━━━━━ WORKING DATA

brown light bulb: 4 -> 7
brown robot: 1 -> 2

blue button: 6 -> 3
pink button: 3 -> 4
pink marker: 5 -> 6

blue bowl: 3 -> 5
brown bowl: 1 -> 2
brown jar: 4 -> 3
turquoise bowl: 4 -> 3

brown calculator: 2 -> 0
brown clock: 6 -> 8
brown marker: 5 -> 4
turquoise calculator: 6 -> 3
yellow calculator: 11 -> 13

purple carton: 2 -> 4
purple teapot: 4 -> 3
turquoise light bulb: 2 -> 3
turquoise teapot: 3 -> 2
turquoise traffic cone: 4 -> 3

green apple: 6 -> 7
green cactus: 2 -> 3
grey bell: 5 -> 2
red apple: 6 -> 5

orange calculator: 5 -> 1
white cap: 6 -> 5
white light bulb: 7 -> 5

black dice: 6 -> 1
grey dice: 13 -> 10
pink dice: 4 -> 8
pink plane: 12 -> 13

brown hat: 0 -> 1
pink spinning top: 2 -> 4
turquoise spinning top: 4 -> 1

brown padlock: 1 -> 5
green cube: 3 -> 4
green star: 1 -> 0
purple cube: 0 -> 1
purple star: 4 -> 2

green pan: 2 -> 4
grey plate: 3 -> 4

━━━━━━━━━━

:: TASK GOAL ::
The answer should reproduce all of the data without any alteration.

:: ANSWER SPACE ::
brown light bulb: 4 -> 7
brown robot: 1 -> 2

blue button: 6 -> 3
pink button: 3 -> 4
pink marker: 5 -> 6

blue bowl: 3 -> 5
brown bowl: 1 -> 2
brown jar: 4 -> 3
turquoise bowl: 4 -> 3

brown calculator: 2 -> 0
brown clock: 6 -> 8
brown marker: 5 -> 4
turquoise calculator: 6 -> 3
yellow calculator: 11 -> 13

purple carton: 2 -> 4
purple teapot: 4 -> 3
turquoise light bulb: 2 -> 3
turquoise teapot: 3 -> 2
turquoise traffic cone: 4 -> 3

green apple: 6 -> 7
green cactus: 2 -> 3
grey bell: 5 -> 2
red apple: 6 -> 5

orange calculator: 5 -> 1
white cap: 6 -> 5
white light bulb: 7 -> 5

black dice: 6 -> 1
grey dice: 13 -> 10
pink dice: 4 -> 8
pink plane: 12 -> 13

brown hat: 0 -> 1
pink spinning top: 2 -> 4
turquoise spinning top: 4 -> 1

brown padlock: 1 -> 5
green cube: 3 -> 4
green star: 1 -> 0
purple cube: 0 -> 1
purple star: 4 -> 2

green pan: 2 -> 4
grey plate: 3 -> 4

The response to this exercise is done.